** Records follows **
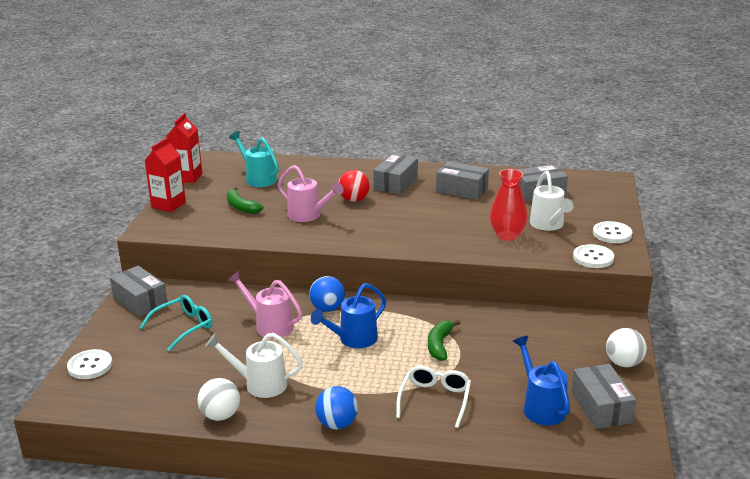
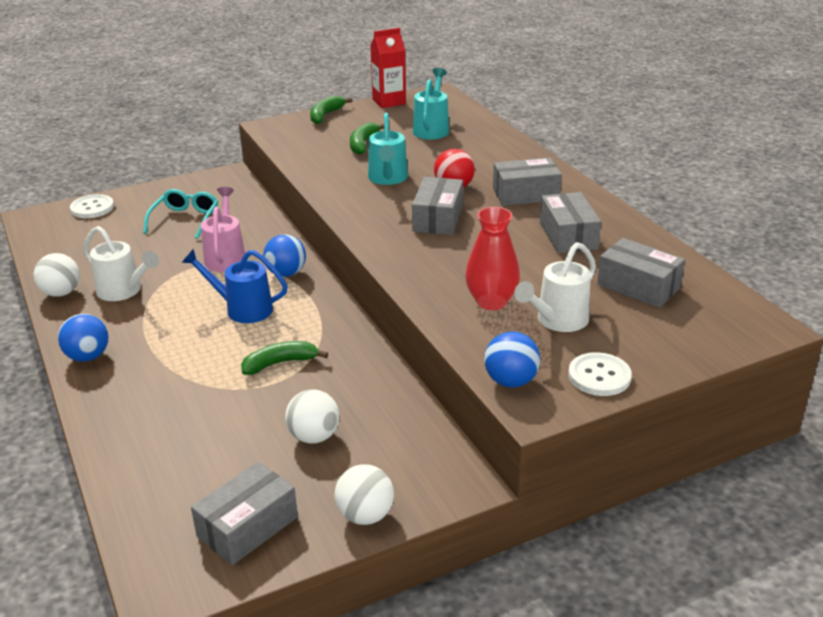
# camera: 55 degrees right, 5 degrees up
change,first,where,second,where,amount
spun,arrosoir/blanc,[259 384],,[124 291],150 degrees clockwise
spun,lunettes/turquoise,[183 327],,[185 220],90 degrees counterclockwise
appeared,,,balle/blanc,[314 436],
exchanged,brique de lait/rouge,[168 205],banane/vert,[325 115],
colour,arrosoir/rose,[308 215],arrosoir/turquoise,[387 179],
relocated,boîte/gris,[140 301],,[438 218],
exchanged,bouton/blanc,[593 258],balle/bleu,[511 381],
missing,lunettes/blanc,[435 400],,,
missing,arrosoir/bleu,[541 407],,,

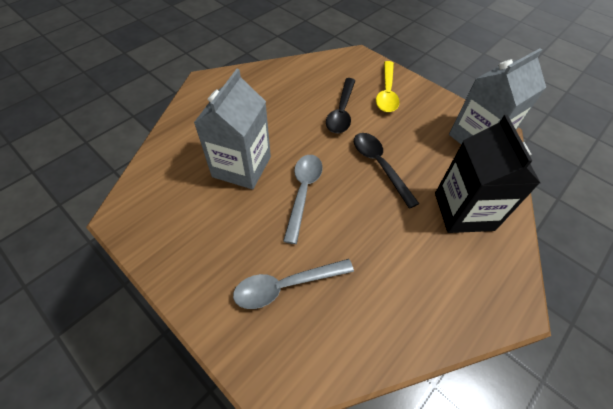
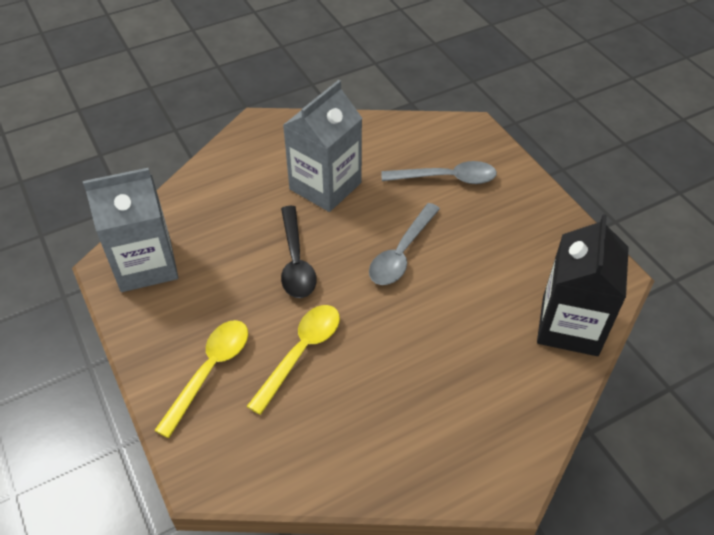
# camera: 160 degrees left, 5 degrees down
change,first,where,second,where,amount
colour,cuillère/noir,[341 112],cuillère/jaune,[301 352],
relocated,brique de lait/gris,[241 167],,[325 186],
relocated,brique de lait/noir,[463 211],,[570 326],

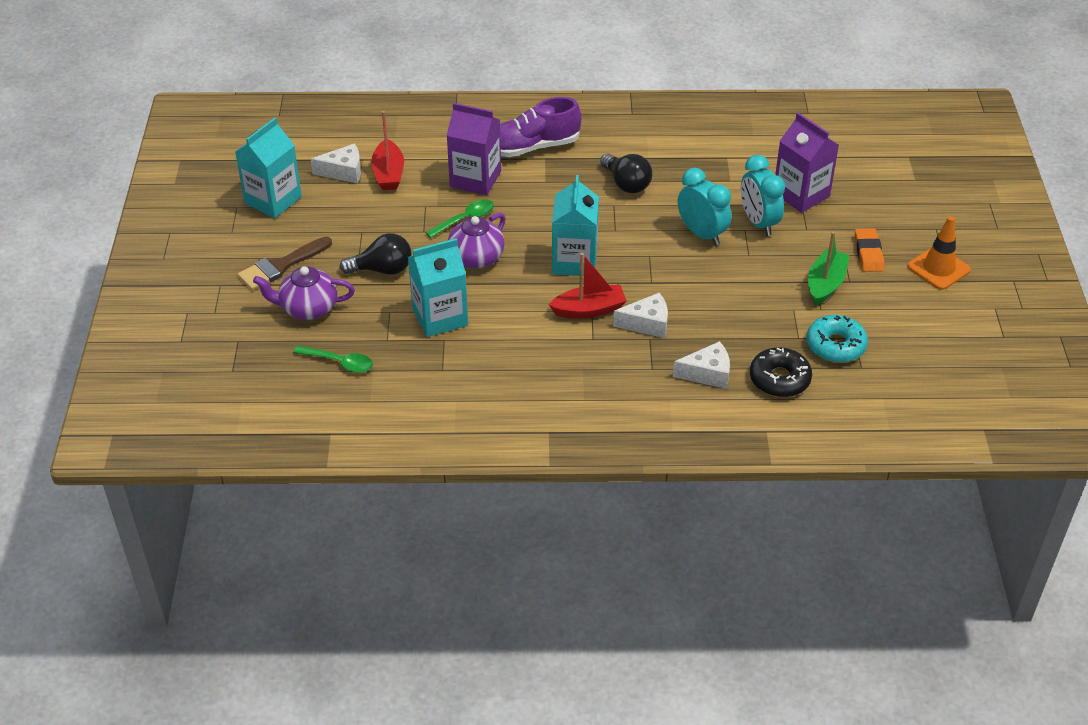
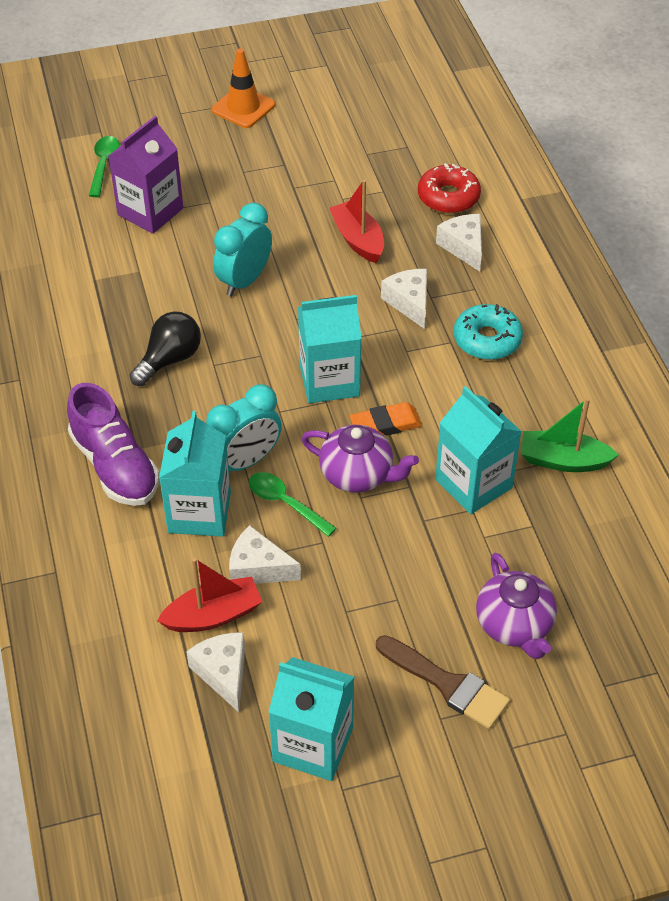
# camera: 105 degrees left, 5 degrees up
change,first,where,second,where,amount
relocated,cuillère/vert,[339 362],,[103 165],
colour,brique de lait/violet,[475 179],brique de lait/turquoise,[199 512],
relocated,réveil/turquoise,[758 223],,[245 461],
appeared,,,fromage/blanc,[258 568],
relocated,bateau/rouge,[589 310],,[358 240],
relocated,gomme/orange,[868 253],,[385 424],
colour,beignet/noir,[779 379],beignet/rouge,[448 197],
relocated,beignet/turquoise,[835 345],,[487 340],
relocated,bateau/vert,[825 284],,[563 460],
missing,ampoule/noir,[382 269],,,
** End of Records **
**Brief:**
The answer must be a single number: how many lines in the records above contain the word "blanc".

**Exercise output:**
5